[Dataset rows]

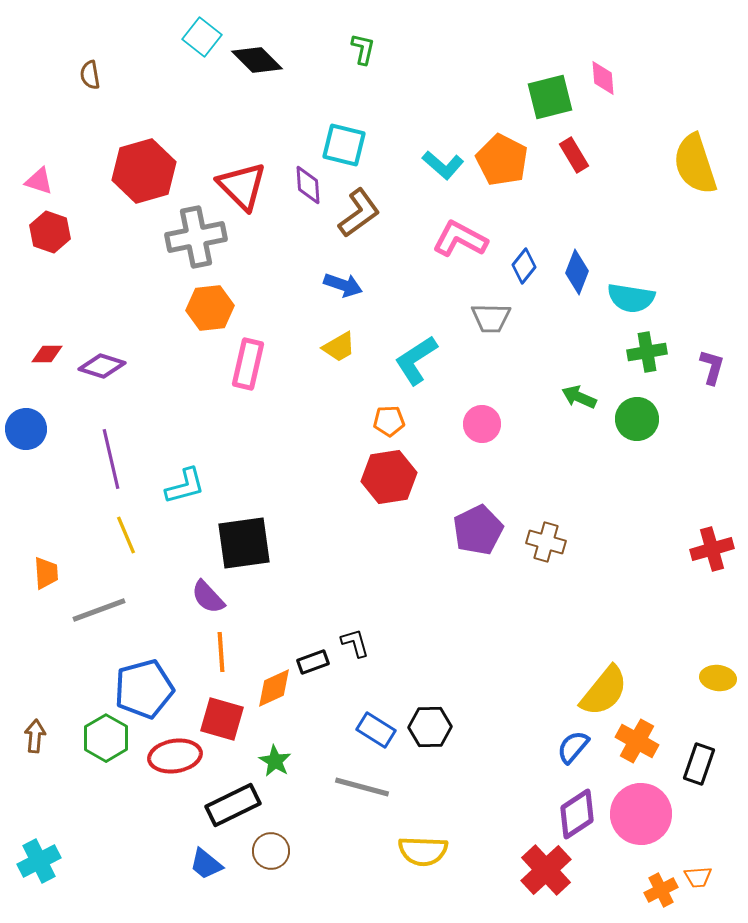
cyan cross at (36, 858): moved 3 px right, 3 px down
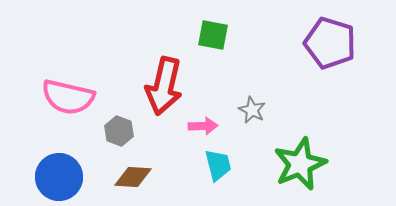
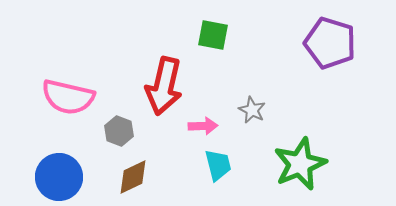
brown diamond: rotated 30 degrees counterclockwise
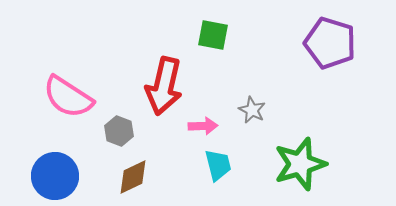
pink semicircle: rotated 20 degrees clockwise
green star: rotated 6 degrees clockwise
blue circle: moved 4 px left, 1 px up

What needs to be done: Reproduce the lines of the dataset rows above without any changes, leaving out the pictures.

Solution to this task:
cyan cross at (36, 858): moved 3 px right, 3 px down
brown diamond: rotated 30 degrees counterclockwise
pink semicircle: rotated 20 degrees clockwise
green star: rotated 6 degrees clockwise
blue circle: moved 4 px left, 1 px up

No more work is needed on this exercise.